Lines in the listing below that hold "pink" are the ones to copy.

» **Data listing**
%%

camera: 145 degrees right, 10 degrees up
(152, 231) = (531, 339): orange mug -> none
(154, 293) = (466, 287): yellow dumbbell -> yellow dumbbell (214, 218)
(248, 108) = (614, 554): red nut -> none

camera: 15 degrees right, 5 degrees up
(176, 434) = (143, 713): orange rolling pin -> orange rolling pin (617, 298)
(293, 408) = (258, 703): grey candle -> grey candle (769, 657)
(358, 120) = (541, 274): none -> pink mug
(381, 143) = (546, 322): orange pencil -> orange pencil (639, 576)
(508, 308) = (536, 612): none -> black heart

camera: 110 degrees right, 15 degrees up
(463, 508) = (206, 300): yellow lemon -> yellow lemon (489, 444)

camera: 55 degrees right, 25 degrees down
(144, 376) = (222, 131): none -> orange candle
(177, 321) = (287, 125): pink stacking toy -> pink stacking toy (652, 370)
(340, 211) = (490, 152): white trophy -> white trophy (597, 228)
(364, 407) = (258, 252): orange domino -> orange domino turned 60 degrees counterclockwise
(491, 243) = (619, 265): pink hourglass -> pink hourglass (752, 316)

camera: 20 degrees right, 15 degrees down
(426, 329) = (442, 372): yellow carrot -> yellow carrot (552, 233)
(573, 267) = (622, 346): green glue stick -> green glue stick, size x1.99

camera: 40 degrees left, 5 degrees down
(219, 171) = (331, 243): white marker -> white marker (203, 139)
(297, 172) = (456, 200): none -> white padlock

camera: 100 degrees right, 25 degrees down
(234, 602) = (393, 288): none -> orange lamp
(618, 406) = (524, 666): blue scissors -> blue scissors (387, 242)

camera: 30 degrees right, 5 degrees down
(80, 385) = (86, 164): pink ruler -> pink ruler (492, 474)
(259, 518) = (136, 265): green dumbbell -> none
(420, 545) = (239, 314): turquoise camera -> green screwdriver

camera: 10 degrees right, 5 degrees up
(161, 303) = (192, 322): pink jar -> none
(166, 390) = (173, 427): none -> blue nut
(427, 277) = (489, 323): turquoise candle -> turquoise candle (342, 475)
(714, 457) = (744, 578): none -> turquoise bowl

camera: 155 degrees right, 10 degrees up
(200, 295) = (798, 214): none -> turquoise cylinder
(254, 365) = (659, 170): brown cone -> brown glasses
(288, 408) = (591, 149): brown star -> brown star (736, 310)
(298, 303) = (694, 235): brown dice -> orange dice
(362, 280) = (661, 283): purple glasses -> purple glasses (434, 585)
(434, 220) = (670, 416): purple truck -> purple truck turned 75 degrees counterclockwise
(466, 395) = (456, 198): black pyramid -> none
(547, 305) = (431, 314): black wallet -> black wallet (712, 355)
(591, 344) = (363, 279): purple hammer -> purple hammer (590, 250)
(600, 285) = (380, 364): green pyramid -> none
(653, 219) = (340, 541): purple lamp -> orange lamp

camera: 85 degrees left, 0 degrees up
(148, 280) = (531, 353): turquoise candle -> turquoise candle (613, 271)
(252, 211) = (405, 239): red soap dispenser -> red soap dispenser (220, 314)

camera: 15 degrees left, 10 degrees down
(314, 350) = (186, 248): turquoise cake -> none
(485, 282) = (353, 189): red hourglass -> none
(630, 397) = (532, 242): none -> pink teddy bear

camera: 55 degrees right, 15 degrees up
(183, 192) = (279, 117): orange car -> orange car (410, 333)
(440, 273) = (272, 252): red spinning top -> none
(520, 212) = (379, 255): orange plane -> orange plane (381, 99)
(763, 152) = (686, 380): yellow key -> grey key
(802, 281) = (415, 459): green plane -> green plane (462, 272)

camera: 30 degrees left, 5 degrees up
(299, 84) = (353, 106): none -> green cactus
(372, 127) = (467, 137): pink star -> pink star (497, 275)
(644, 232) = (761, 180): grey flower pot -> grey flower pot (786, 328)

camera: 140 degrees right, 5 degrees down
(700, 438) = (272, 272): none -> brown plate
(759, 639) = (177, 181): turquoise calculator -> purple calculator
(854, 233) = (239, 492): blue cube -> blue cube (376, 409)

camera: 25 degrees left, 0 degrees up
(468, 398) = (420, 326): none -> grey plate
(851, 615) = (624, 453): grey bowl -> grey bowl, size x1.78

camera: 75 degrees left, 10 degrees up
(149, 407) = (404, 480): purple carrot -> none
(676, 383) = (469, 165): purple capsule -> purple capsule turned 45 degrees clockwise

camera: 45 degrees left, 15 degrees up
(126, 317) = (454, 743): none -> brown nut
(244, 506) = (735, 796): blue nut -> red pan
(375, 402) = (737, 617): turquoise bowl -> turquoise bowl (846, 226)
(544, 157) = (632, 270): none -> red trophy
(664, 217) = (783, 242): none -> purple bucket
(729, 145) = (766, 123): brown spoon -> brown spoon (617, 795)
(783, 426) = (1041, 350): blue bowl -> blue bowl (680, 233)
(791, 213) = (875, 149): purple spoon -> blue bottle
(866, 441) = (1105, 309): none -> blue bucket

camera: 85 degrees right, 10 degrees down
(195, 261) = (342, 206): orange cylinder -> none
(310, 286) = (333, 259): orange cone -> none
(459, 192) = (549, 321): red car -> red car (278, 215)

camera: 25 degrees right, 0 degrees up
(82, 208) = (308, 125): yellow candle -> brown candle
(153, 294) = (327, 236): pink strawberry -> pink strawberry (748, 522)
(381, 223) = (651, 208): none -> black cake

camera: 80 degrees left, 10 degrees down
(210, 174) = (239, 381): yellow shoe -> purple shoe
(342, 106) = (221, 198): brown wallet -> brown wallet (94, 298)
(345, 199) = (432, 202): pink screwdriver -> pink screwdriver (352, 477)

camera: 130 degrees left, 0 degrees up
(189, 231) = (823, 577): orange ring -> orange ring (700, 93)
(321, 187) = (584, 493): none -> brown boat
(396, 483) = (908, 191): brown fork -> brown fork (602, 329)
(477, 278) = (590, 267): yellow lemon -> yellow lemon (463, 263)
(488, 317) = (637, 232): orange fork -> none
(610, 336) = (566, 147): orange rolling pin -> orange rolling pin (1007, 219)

%%

» **Problem solution**
(358, 120) = (541, 274): none -> pink mug
(177, 321) = (287, 125): pink stacking toy -> pink stacking toy (652, 370)
(491, 243) = (619, 265): pink hourglass -> pink hourglass (752, 316)
(80, 385) = (86, 164): pink ruler -> pink ruler (492, 474)
(161, 303) = (192, 322): pink jar -> none
(630, 397) = (532, 242): none -> pink teddy bear
(372, 127) = (467, 137): pink star -> pink star (497, 275)
(153, 294) = (327, 236): pink strawberry -> pink strawberry (748, 522)
(345, 199) = (432, 202): pink screwdriver -> pink screwdriver (352, 477)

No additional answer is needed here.